* [How to complete this task] Among the records, which lines hold the word "ERASER"? Pick them out.

(Dataset excerpts)
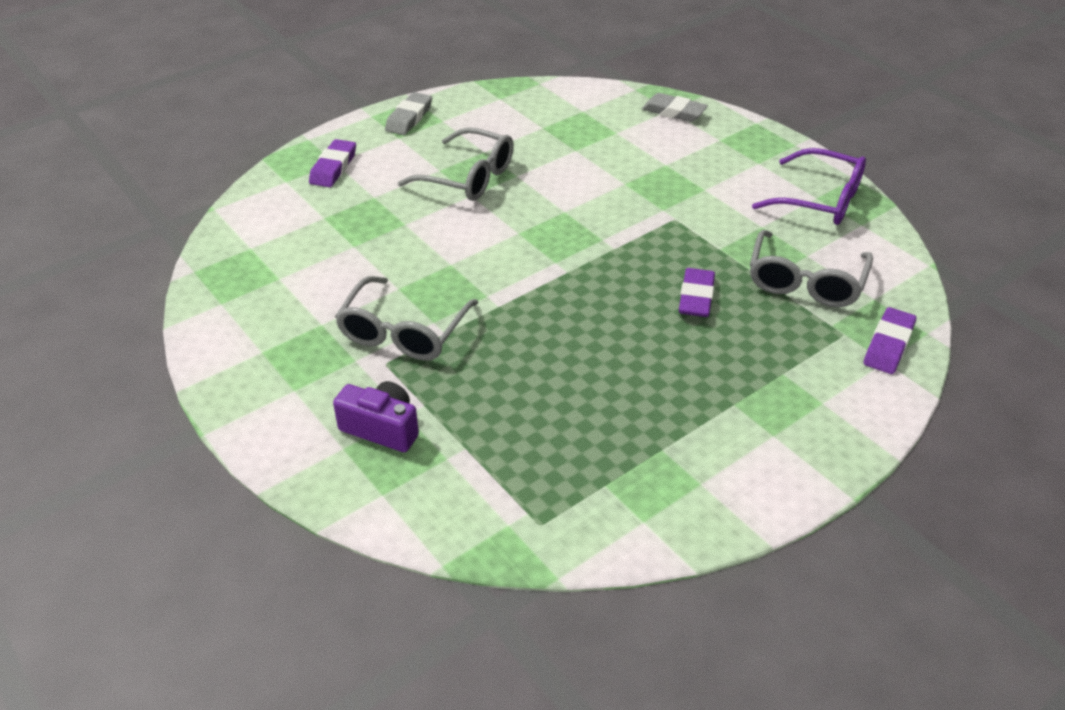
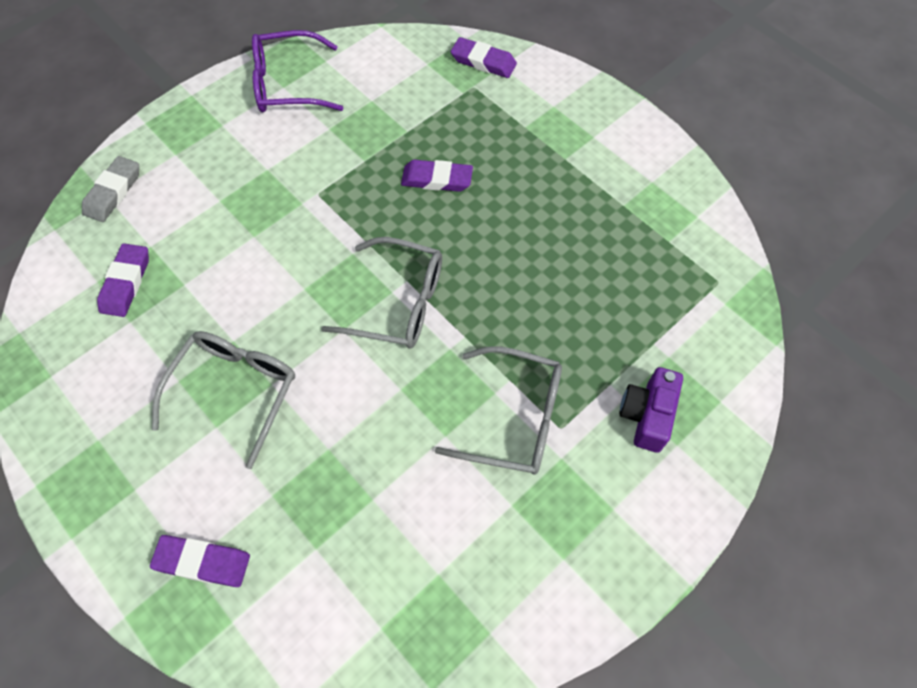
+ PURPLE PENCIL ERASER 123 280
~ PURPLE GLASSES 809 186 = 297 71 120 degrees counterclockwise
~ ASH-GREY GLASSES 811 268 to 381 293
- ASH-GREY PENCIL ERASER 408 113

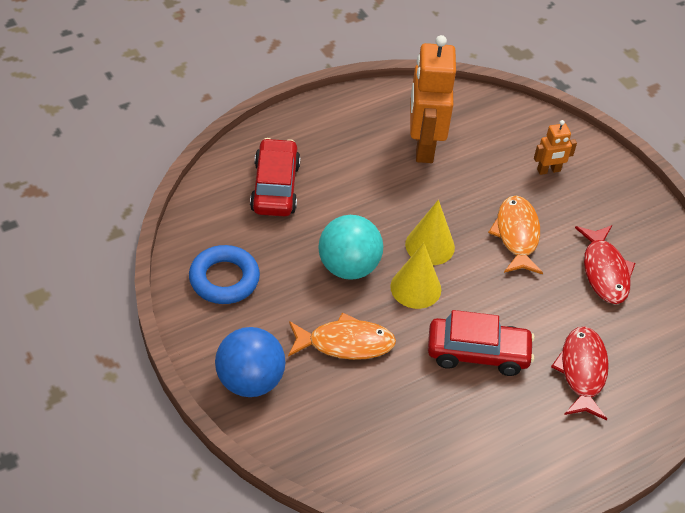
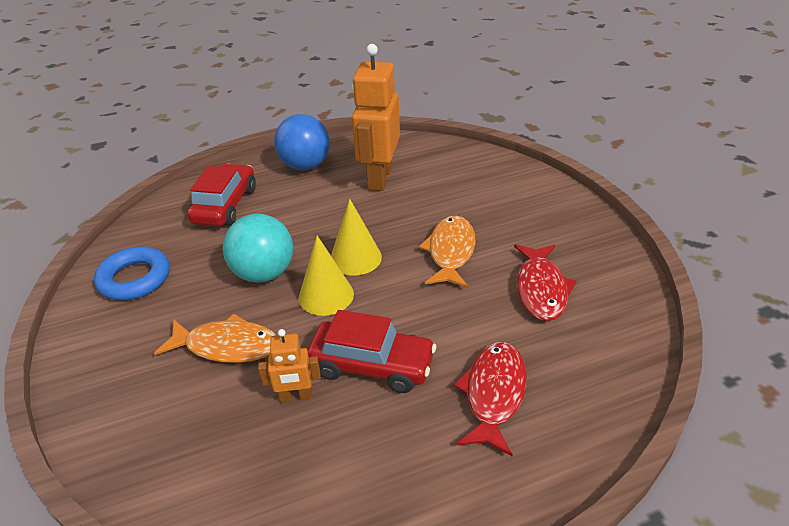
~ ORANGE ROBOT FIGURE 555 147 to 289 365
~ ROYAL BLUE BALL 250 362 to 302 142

* [Solution for this exercise]
+ PURPLE PENCIL ERASER 123 280
- ASH-GREY PENCIL ERASER 408 113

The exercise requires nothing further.